• _Aim of the task_: Please work out how many lines in the material below contain the string "none", and answer with that number only.

• _Record set_:
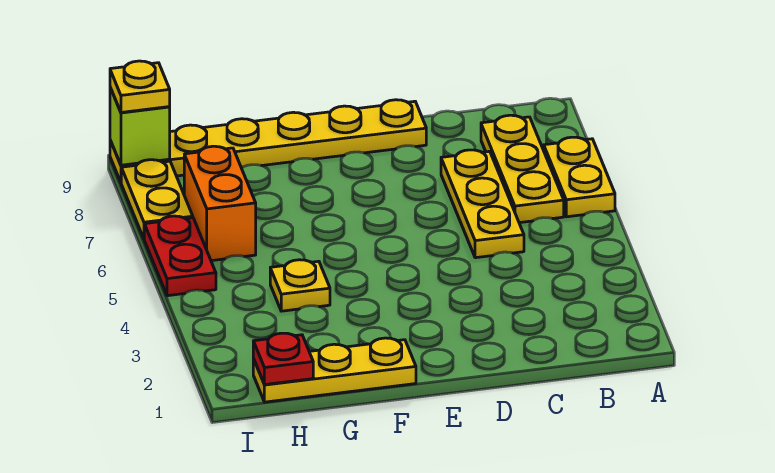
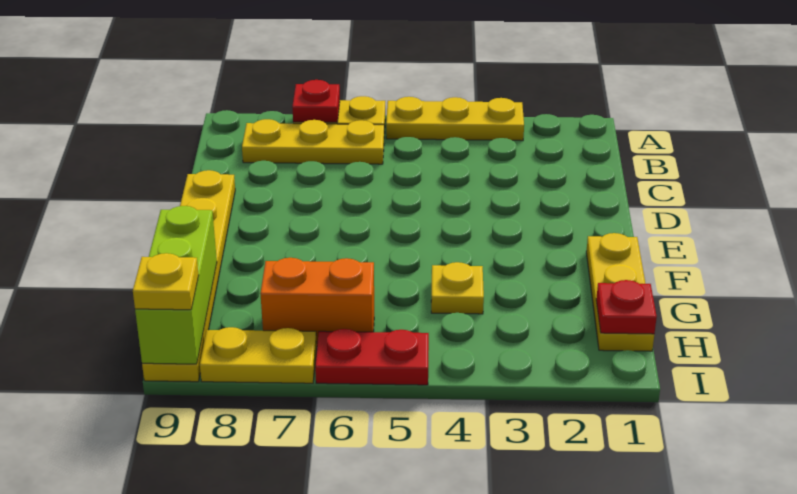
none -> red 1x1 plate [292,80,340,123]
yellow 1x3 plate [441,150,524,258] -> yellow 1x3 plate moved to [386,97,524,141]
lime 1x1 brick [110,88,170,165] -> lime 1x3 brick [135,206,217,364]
* * *
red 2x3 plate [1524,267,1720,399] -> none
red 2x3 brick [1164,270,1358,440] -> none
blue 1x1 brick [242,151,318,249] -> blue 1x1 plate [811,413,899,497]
...
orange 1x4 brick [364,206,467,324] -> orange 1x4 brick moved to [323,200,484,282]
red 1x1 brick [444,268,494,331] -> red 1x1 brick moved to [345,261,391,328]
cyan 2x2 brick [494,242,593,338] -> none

• _Problem solution_: 4